Data for the task:
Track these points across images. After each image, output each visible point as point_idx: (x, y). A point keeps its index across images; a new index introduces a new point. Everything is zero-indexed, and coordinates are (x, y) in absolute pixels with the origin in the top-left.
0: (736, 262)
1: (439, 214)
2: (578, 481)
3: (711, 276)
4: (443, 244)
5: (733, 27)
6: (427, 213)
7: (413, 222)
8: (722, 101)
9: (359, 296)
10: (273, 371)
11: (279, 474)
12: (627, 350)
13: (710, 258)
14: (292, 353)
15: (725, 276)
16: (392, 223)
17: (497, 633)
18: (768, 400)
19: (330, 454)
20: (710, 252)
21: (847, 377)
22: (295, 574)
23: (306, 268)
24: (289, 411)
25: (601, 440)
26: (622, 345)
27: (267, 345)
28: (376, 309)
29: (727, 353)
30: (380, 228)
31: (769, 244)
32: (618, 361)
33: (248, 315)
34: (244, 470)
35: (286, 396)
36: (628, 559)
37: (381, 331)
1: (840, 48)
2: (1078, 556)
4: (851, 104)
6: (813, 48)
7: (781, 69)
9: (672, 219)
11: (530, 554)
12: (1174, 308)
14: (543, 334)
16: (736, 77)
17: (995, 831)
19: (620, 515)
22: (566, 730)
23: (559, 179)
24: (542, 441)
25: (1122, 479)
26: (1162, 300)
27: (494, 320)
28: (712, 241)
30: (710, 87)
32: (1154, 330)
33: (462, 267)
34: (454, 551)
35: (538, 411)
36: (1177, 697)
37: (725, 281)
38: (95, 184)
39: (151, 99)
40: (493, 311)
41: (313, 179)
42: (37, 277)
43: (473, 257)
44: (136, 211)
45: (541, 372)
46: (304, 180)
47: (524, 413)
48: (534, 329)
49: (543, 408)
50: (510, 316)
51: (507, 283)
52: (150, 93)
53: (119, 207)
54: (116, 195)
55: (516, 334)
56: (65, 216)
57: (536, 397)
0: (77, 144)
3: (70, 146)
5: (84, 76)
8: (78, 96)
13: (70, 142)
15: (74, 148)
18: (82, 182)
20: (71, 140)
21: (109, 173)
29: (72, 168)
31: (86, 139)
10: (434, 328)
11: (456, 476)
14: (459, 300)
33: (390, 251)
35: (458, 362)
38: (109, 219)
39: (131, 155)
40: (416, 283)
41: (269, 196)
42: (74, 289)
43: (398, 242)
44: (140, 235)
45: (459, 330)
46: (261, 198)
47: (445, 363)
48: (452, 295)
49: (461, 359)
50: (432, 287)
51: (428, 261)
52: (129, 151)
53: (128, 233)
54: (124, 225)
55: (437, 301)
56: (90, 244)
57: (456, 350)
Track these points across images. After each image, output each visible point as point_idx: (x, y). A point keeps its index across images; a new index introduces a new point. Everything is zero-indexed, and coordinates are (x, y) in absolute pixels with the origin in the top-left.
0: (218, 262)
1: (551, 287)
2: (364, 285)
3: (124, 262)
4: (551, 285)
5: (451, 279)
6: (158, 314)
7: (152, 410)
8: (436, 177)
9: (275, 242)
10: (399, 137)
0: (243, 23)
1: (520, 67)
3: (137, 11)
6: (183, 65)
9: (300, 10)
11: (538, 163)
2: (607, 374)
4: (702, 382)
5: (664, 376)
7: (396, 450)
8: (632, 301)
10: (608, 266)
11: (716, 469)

Your goal:
Render every row above as a Markdown table with two columns, No. and Line, with a row number in the first column and the line in the second. Leave out any blank lines.

Correct response:
| No. | Line |
|---|---|
| 1 | Track these points across images. After each image, output each visible point as point_idx: (x, y). A point keeps its index across images; a new index introduces a new point. Everything is zero-indexed, and coordinates are (x, y) in absolute pixels with the origin in the top-left. |
| 2 | 0: (736, 262) |
| 3 | 1: (439, 214) |
| 4 | 2: (578, 481) |
| 5 | 3: (711, 276) |
| 6 | 4: (443, 244) |
| 7 | 5: (733, 27) |
| 8 | 6: (427, 213) |
| 9 | 7: (413, 222) |
| 10 | 8: (722, 101) |
| 11 | 9: (359, 296) |
| 12 | 10: (273, 371) |
| 13 | 11: (279, 474) |
| 14 | 12: (627, 350) |
| 15 | 13: (710, 258) |
| 16 | 14: (292, 353) |
| 17 | 15: (725, 276) |
| 18 | 16: (392, 223) |
| 19 | 17: (497, 633) |
| 20 | 18: (768, 400) |
| 21 | 19: (330, 454) |
| 22 | 20: (710, 252) |
| 23 | 21: (847, 377) |
| 24 | 22: (295, 574) |
| 25 | 23: (306, 268) |
| 26 | 24: (289, 411) |
| 27 | 25: (601, 440) |
| 28 | 26: (622, 345) |
| 29 | 27: (267, 345) |
| 30 | 28: (376, 309) |
| 31 | 29: (727, 353) |
| 32 | 30: (380, 228) |
| 33 | 31: (769, 244) |
| 34 | 32: (618, 361) |
| 35 | 33: (248, 315) |
| 36 | 34: (244, 470) |
| 37 | 35: (286, 396) |
| 38 | 36: (628, 559) |
| 39 | 37: (381, 331) |
| 40 | 1: (840, 48) |
| 41 | 2: (1078, 556) |
| 42 | 4: (851, 104) |
| 43 | 6: (813, 48) |
| 44 | 7: (781, 69) |
| 45 | 9: (672, 219) |
| 46 | 11: (530, 554) |
| 47 | 12: (1174, 308) |
| 48 | 14: (543, 334) |
| 49 | 16: (736, 77) |
| 50 | 17: (995, 831) |
| 51 | 19: (620, 515) |
| 52 | 22: (566, 730) |
| 53 | 23: (559, 179) |
| 54 | 24: (542, 441) |
| 55 | 25: (1122, 479) |
| 56 | 26: (1162, 300) |
| 57 | 27: (494, 320) |
| 58 | 28: (712, 241) |
| 59 | 30: (710, 87) |
| 60 | 32: (1154, 330) |
| 61 | 33: (462, 267) |
| 62 | 34: (454, 551) |
| 63 | 35: (538, 411) |
| 64 | 36: (1177, 697) |
| 65 | 37: (725, 281) |
| 66 | 38: (95, 184) |
| 67 | 39: (151, 99) |
| 68 | 40: (493, 311) |
| 69 | 41: (313, 179) |
| 70 | 42: (37, 277) |
| 71 | 43: (473, 257) |
| 72 | 44: (136, 211) |
| 73 | 45: (541, 372) |
| 74 | 46: (304, 180) |
| 75 | 47: (524, 413) |
| 76 | 48: (534, 329) |
| 77 | 49: (543, 408) |
| 78 | 50: (510, 316) |
| 79 | 51: (507, 283) |
| 80 | 52: (150, 93) |
| 81 | 53: (119, 207) |
| 82 | 54: (116, 195) |
| 83 | 55: (516, 334) |
| 84 | 56: (65, 216) |
| 85 | 57: (536, 397) |
| 86 | 0: (77, 144) |
| 87 | 3: (70, 146) |
| 88 | 5: (84, 76) |
| 89 | 8: (78, 96) |
| 90 | 13: (70, 142) |
| 91 | 15: (74, 148) |
| 92 | 18: (82, 182) |
| 93 | 20: (71, 140) |
| 94 | 21: (109, 173) |
| 95 | 29: (72, 168) |
| 96 | 31: (86, 139) |
| 97 | 10: (434, 328) |
| 98 | 11: (456, 476) |
| 99 | 14: (459, 300) |
| 100 | 33: (390, 251) |
| 101 | 35: (458, 362) |
| 102 | 38: (109, 219) |
| 103 | 39: (131, 155) |
| 104 | 40: (416, 283) |
| 105 | 41: (269, 196) |
| 106 | 42: (74, 289) |
| 107 | 43: (398, 242) |
| 108 | 44: (140, 235) |
| 109 | 45: (459, 330) |
| 110 | 46: (261, 198) |
| 111 | 47: (445, 363) |
| 112 | 48: (452, 295) |
| 113 | 49: (461, 359) |
| 114 | 50: (432, 287) |
| 115 | 51: (428, 261) |
| 116 | 52: (129, 151) |
| 117 | 53: (128, 233) |
| 118 | 54: (124, 225) |
| 119 | 55: (437, 301) |
| 120 | 56: (90, 244) |
| 121 | 57: (456, 350) |
| 122 | Track these points across images. After each image, output each visible point as point_idx: (x, y). A point keeps its index across images; a new index introduces a new point. Everything is zero-indexed, and coordinates are (x, y) in absolute pixels with the origin in the top-left. |
| 123 | 0: (218, 262) |
| 124 | 1: (551, 287) |
| 125 | 2: (364, 285) |
| 126 | 3: (124, 262) |
| 127 | 4: (551, 285) |
| 128 | 5: (451, 279) |
| 129 | 6: (158, 314) |
| 130 | 7: (152, 410) |
| 131 | 8: (436, 177) |
| 132 | 9: (275, 242) |
| 133 | 10: (399, 137) |
| 134 | 0: (243, 23) |
| 135 | 1: (520, 67) |
| 136 | 3: (137, 11) |
| 137 | 6: (183, 65) |
| 138 | 9: (300, 10) |
| 139 | 11: (538, 163) |
| 140 | 2: (607, 374) |
| 141 | 4: (702, 382) |
| 142 | 5: (664, 376) |
| 143 | 7: (396, 450) |
| 144 | 8: (632, 301) |
| 145 | 10: (608, 266) |
| 146 | 11: (716, 469) |